• **PROMPT**
The number of lines containing the word "size" is all you should give; count them in the records below.

== THE DATA

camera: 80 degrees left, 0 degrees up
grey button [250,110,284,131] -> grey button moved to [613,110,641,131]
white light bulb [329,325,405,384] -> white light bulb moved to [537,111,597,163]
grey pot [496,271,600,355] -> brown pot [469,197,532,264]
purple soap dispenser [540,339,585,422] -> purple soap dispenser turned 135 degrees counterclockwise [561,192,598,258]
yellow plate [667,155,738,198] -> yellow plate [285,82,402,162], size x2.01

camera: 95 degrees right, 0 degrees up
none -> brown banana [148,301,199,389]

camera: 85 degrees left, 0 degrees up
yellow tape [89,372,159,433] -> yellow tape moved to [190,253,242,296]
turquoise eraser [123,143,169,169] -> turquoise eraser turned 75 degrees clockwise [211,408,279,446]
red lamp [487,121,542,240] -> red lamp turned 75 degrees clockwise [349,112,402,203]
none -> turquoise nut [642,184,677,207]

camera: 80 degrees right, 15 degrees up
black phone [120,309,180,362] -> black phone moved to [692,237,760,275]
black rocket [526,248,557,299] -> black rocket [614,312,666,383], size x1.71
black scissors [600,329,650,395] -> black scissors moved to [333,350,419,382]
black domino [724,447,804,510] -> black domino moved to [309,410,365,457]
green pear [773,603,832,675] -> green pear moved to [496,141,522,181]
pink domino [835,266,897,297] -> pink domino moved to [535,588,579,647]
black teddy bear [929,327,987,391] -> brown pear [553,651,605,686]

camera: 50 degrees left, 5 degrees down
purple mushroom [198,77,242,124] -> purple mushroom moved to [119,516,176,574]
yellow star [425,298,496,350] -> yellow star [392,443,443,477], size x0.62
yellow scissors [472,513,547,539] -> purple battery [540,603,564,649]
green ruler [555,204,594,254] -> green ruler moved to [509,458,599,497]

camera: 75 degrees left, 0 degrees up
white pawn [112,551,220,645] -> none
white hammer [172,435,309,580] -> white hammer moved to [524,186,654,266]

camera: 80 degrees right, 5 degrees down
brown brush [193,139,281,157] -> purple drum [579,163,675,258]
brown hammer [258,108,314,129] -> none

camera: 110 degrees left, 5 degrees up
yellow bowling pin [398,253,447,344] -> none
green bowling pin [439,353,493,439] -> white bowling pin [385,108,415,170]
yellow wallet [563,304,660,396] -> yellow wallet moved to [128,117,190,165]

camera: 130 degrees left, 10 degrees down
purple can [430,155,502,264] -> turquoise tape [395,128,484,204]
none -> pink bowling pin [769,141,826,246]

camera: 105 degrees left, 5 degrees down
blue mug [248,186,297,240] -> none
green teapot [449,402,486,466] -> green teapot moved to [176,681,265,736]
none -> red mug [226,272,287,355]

====

• **SOLUTION**
3